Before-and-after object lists
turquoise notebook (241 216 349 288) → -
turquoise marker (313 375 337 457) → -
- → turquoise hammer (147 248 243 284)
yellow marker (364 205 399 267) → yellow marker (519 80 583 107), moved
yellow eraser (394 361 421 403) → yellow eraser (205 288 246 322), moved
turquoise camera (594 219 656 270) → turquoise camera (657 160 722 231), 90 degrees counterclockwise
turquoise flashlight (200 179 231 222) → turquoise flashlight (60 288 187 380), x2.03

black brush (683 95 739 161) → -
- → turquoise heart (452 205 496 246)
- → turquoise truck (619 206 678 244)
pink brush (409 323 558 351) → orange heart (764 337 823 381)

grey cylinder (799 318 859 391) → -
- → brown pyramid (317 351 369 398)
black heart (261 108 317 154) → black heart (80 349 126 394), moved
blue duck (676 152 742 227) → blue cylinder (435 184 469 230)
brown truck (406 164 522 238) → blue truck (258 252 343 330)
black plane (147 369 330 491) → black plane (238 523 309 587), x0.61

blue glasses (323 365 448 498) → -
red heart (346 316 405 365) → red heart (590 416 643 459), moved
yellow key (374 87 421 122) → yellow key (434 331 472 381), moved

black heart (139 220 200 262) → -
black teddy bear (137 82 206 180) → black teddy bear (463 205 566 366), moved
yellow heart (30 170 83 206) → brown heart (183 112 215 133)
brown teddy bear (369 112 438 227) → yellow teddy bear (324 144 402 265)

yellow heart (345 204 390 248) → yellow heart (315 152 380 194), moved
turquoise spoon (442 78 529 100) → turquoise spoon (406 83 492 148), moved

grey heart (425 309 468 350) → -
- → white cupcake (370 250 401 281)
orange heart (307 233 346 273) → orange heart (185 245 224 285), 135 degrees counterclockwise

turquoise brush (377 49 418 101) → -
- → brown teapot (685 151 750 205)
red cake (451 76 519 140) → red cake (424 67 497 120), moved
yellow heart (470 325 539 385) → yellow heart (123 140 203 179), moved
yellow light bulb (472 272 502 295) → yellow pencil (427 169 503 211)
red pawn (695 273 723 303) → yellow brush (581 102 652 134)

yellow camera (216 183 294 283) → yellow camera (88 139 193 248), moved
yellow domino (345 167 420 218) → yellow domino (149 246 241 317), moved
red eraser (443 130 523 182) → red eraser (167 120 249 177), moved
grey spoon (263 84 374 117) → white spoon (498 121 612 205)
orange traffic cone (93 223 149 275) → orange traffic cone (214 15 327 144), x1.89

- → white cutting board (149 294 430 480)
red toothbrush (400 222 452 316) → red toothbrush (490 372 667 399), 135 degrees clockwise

» Problem details
Could you restate word for word the lines above from the one containing "turquoise marker (313" through the one containing "yellow eraser (394", both included, and nothing else?

» Written response
turquoise marker (313 375 337 457) → -
- → turquoise hammer (147 248 243 284)
yellow marker (364 205 399 267) → yellow marker (519 80 583 107), moved
yellow eraser (394 361 421 403) → yellow eraser (205 288 246 322), moved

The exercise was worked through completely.